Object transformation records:
-- Opening Marker --

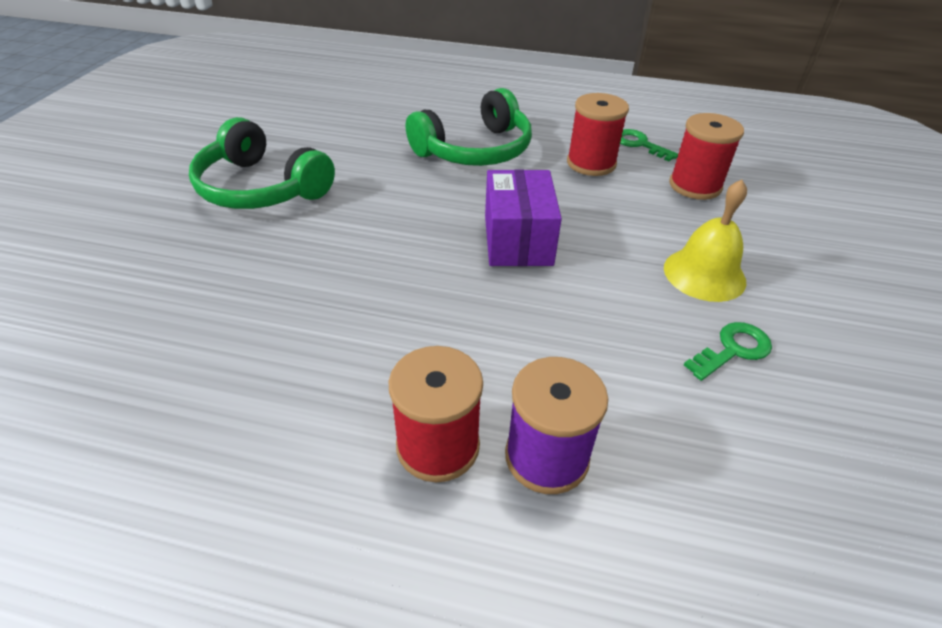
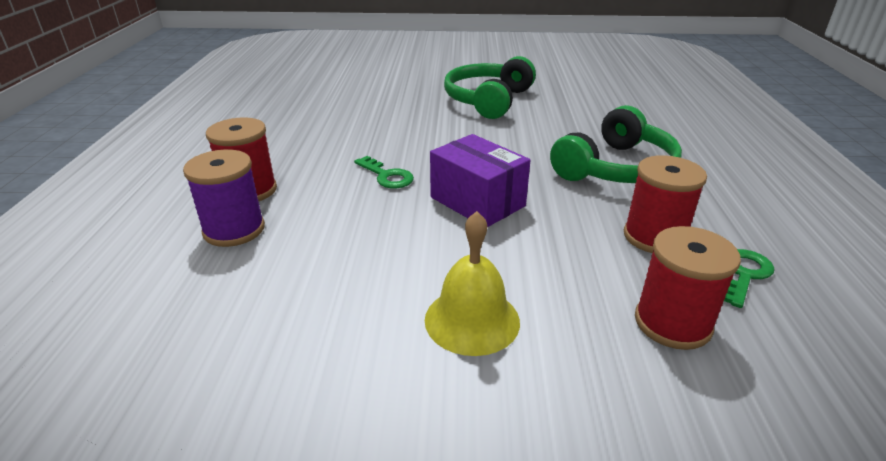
camera: 80 degrees right, 10 degrees down
green headphones [406,88,532,166] -> green headphones turned 90 degrees counterclockwise [550,105,682,183]
purple box [485,169,562,266] -> purple box turned 60 degrees clockwise [430,134,531,227]
green key [684,322,772,381] -> green key moved to [354,156,414,188]

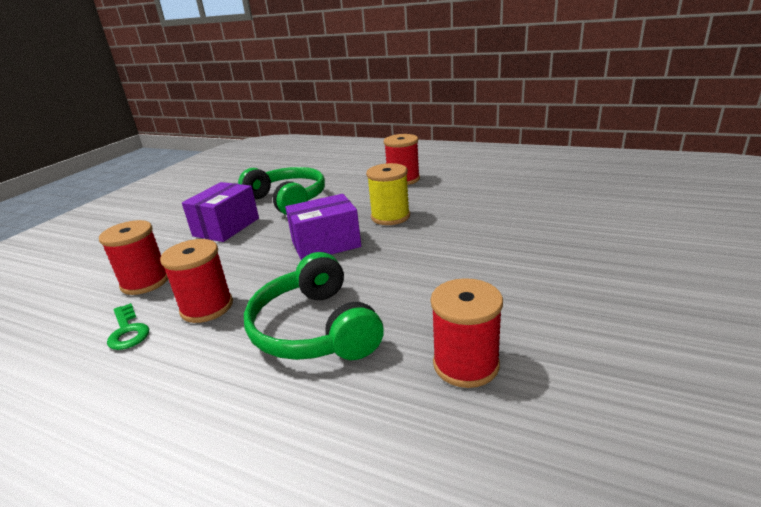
camera: 115 degrees right, 5 degrees down
purple spool [183,149,265,247] -> none
green key [354,156,414,188] -> yellow spool [366,163,410,225]
yellow bell [425,211,520,356] -> purple box [182,182,259,242]
green headphones [444,56,536,119] -> green headphones moved to [238,167,325,215]
none -> red spool [431,278,503,388]

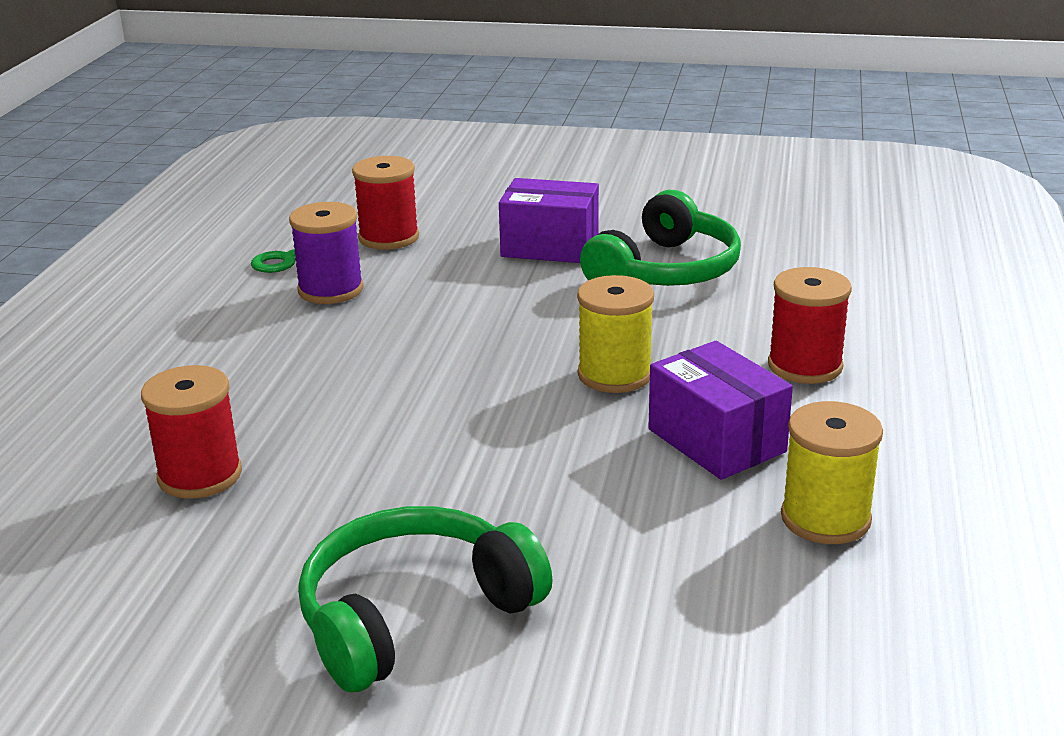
camera: 75 degrees right, 0 degrees up
red spool [160,239,233,323] -> purple spool [289,202,364,304]
green headphones [244,252,384,360] -> green headphones moved to [298,506,553,692]
purple box [285,194,361,260] -> purple box moved to [648,341,793,480]
none -> yellow spool [781,401,883,544]

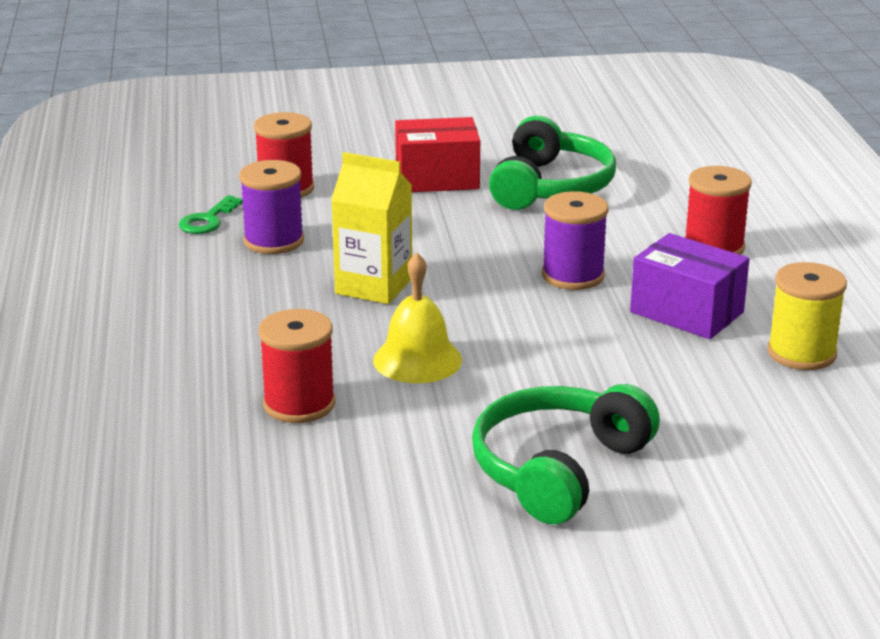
camera: 20 degrees left, 0 degrees up
purple box [499,178,599,263] -> red box [395,117,480,192]
yellow spool [577,275,654,393] -> purple spool [542,191,608,290]
none -> yellow carton [331,152,412,304]
none -> yellow bell [373,253,462,383]

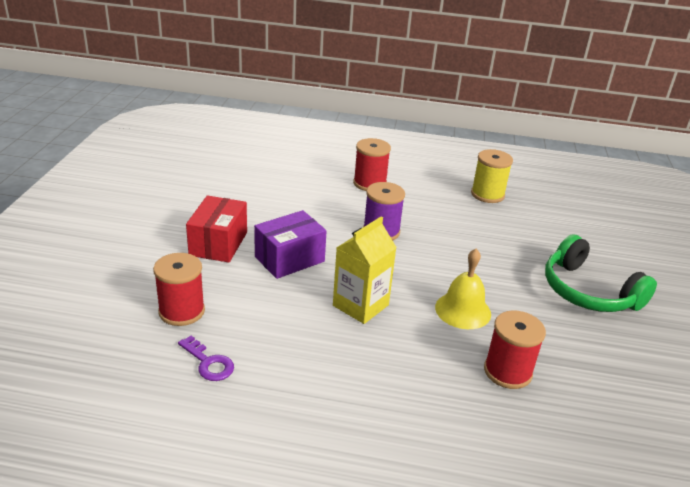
camera: 75 degrees left, 5 degrees up
green key [179,195,243,234] -> purple key [178,335,234,381]
purple spool [239,160,304,254] -> none
green headphones [489,116,616,210] -> none
purple box [630,233,749,339] -> purple box moved to [254,210,327,279]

-- Closing Marker --

# What is being asked:
Every line above that holds the string "degrees" should be returned.

# Completed exercise:
camera: 80 degrees right, 10 degrees down
green headphones [406,88,532,166] -> green headphones turned 90 degrees counterclockwise [550,105,682,183]
purple box [485,169,562,266] -> purple box turned 60 degrees clockwise [430,134,531,227]
camera: 115 degrees right, 5 degrees down
camera: 75 degrees right, 0 degrees up
camera: 20 degrees left, 0 degrees up
camera: 75 degrees left, 5 degrees up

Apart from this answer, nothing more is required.